#### [Extracted material]
*** Block opens ***

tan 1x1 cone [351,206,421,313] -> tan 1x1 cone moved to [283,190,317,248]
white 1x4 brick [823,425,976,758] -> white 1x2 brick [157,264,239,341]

*** Block closes ***
*** Block opens ***

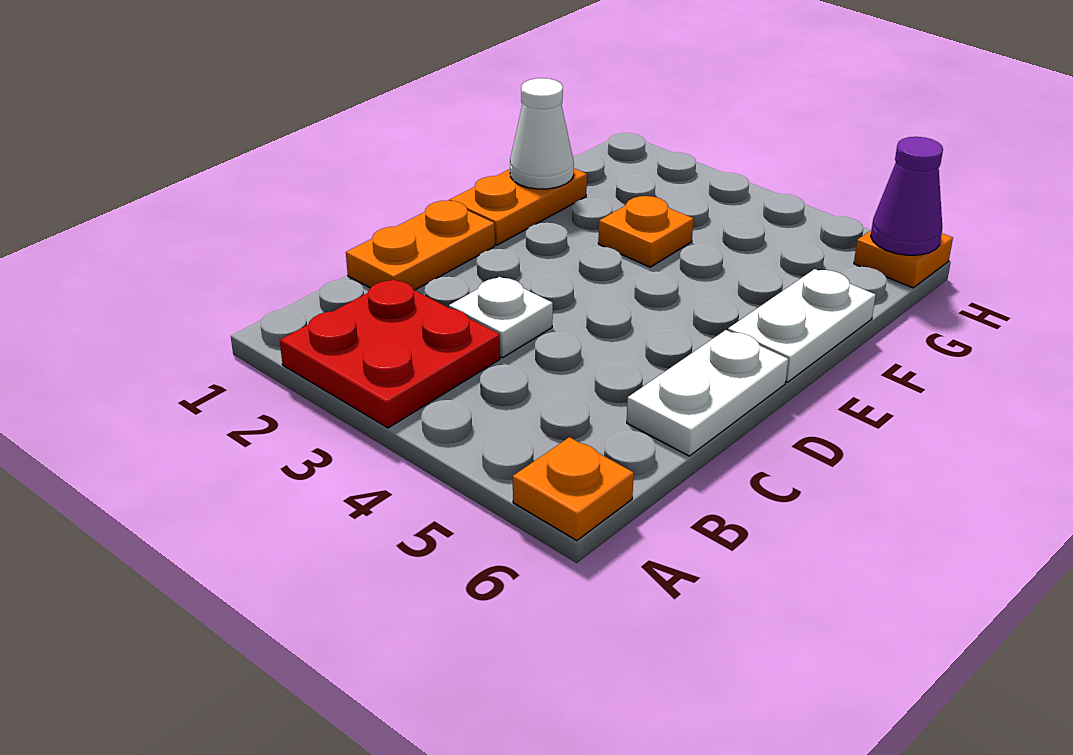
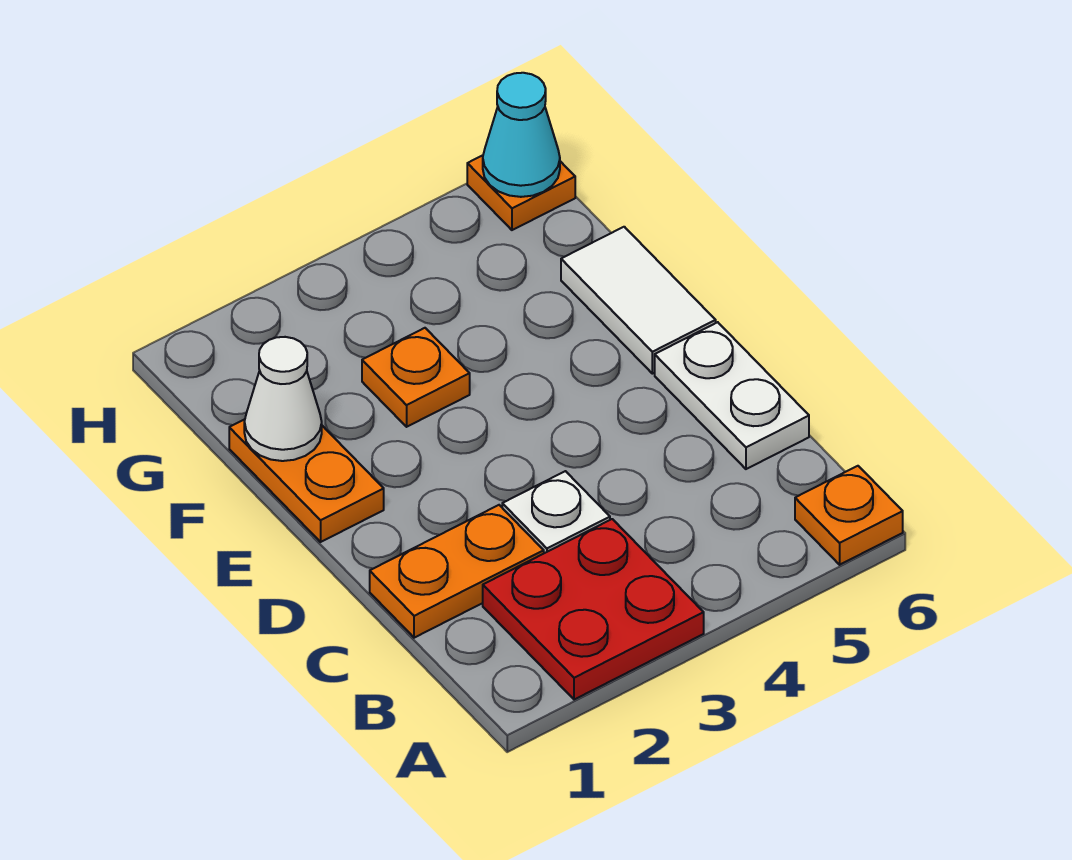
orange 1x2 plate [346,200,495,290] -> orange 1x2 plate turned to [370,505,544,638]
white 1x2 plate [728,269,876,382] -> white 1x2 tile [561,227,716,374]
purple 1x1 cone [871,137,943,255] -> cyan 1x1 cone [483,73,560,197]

*** Block closes ***

#### [Work instructions]
Pull out the lines above in which the word "cone" appears.

#### [Result of this task]
tan 1x1 cone [351,206,421,313] -> tan 1x1 cone moved to [283,190,317,248]
purple 1x1 cone [871,137,943,255] -> cyan 1x1 cone [483,73,560,197]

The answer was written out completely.